Leaving out every line before the one with "blue circle at", write out the rest of the records below exactly.

----------

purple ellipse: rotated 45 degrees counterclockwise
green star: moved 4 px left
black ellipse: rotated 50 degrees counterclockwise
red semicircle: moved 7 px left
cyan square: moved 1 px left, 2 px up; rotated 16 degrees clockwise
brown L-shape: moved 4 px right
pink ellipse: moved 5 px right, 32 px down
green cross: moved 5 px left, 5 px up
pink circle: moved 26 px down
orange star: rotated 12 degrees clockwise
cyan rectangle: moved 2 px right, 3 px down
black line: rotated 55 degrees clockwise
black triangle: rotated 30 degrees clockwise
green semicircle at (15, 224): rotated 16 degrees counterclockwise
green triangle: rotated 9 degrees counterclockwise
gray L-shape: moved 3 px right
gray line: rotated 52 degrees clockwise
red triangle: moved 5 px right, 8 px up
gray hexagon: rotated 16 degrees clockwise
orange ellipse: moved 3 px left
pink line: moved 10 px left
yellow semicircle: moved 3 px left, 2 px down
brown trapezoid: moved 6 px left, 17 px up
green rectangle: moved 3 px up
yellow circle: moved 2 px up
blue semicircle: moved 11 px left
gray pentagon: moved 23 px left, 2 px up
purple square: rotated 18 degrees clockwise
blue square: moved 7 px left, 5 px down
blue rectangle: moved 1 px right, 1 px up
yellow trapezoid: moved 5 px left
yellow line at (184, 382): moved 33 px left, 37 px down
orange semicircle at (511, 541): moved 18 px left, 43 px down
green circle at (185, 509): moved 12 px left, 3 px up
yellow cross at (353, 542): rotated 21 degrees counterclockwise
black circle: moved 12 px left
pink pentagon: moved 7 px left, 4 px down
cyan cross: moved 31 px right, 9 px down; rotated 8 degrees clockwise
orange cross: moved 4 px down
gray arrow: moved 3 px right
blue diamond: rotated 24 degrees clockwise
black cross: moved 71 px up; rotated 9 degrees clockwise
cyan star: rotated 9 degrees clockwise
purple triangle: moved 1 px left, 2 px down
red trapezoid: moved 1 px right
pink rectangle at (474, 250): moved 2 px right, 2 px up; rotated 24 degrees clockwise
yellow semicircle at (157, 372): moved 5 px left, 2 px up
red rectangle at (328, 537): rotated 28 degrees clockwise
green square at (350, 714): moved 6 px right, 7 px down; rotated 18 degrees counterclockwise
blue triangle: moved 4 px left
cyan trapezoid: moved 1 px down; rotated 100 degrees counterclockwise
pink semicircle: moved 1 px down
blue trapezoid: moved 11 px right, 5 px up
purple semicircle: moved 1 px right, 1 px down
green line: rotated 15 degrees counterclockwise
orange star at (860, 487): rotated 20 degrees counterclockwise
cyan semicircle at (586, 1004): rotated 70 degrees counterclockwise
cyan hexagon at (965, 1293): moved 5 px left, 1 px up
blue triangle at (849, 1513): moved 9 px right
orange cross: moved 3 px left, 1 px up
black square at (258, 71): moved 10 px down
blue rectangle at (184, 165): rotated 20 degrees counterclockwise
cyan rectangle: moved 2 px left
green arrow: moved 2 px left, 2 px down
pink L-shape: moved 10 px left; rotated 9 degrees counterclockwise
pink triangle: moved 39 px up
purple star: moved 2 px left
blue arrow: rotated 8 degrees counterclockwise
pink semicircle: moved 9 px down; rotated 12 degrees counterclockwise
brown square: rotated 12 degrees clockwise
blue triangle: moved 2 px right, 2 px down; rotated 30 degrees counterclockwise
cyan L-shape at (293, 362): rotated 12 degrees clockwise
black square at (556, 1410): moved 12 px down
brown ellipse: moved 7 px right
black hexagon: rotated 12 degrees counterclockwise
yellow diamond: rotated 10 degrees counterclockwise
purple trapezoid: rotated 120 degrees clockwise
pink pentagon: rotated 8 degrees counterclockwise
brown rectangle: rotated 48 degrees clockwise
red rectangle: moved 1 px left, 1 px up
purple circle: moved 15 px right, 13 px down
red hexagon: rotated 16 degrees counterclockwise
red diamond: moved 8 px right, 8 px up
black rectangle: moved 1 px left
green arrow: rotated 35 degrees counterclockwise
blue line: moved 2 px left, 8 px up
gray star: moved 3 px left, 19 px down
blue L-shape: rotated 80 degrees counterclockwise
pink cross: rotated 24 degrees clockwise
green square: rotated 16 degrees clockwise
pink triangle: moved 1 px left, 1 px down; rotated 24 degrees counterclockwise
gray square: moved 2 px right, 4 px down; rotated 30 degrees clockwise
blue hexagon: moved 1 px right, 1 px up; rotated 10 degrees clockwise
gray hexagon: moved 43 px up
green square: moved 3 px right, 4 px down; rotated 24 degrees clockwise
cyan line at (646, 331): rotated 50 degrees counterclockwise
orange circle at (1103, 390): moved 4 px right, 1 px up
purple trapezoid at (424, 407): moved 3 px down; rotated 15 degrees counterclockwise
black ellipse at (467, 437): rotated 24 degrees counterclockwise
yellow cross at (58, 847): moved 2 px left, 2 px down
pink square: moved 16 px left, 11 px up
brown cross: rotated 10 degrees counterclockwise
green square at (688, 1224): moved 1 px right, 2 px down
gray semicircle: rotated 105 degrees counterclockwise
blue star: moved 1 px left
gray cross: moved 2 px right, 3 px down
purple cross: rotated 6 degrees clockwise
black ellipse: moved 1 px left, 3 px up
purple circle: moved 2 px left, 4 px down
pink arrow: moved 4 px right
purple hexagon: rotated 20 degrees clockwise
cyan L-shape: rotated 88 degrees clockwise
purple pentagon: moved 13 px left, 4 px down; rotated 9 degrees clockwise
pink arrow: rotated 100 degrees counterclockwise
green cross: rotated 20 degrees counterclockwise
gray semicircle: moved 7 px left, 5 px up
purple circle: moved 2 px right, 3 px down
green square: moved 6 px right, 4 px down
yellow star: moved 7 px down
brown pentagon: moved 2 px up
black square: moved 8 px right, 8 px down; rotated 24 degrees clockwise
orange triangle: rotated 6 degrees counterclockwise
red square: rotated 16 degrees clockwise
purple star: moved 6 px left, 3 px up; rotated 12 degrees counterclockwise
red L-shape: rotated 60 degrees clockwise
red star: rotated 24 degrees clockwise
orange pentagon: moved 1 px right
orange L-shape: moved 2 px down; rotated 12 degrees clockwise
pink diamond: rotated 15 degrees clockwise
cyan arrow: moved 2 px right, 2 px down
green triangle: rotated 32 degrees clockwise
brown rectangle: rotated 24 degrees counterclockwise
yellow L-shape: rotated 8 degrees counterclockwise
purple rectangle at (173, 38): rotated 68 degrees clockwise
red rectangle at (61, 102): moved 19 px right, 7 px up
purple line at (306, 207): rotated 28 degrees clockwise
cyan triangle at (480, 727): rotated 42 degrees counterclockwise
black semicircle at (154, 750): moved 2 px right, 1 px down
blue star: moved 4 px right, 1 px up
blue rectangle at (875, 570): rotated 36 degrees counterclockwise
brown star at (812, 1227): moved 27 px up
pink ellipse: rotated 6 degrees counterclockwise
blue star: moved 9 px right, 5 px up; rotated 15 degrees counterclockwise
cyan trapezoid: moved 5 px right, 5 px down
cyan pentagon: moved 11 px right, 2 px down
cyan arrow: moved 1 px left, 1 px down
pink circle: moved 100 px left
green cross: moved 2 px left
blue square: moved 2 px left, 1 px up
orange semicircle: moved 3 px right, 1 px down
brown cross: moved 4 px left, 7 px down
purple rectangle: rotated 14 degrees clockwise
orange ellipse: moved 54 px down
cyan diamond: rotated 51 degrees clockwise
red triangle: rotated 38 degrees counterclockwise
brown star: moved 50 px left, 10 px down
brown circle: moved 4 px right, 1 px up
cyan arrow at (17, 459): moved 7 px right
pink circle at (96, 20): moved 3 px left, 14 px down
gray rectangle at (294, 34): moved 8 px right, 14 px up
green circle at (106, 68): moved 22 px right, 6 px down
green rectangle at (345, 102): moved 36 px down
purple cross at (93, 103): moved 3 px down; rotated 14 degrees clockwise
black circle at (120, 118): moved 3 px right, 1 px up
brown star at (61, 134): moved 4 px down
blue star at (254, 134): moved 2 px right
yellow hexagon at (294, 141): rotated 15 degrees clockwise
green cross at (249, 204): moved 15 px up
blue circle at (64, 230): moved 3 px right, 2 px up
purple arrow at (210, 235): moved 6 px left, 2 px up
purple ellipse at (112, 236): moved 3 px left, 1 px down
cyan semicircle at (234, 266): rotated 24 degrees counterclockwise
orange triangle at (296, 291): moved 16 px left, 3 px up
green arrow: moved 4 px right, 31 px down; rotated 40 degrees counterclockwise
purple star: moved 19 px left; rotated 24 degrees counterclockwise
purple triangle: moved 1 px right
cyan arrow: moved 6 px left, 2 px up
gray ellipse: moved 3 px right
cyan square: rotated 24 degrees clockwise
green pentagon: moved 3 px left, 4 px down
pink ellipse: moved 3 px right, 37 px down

----------

* _PROBLEM SOLUTION_:
blue circle at (64, 230): moved 3 px right, 2 px up
purple arrow at (210, 235): moved 6 px left, 2 px up
purple ellipse at (112, 236): moved 3 px left, 1 px down
cyan semicircle at (234, 266): rotated 24 degrees counterclockwise
orange triangle at (296, 291): moved 16 px left, 3 px up
green arrow: moved 4 px right, 31 px down; rotated 40 degrees counterclockwise
purple star: moved 19 px left; rotated 24 degrees counterclockwise
purple triangle: moved 1 px right
cyan arrow: moved 6 px left, 2 px up
gray ellipse: moved 3 px right
cyan square: rotated 24 degrees clockwise
green pentagon: moved 3 px left, 4 px down
pink ellipse: moved 3 px right, 37 px down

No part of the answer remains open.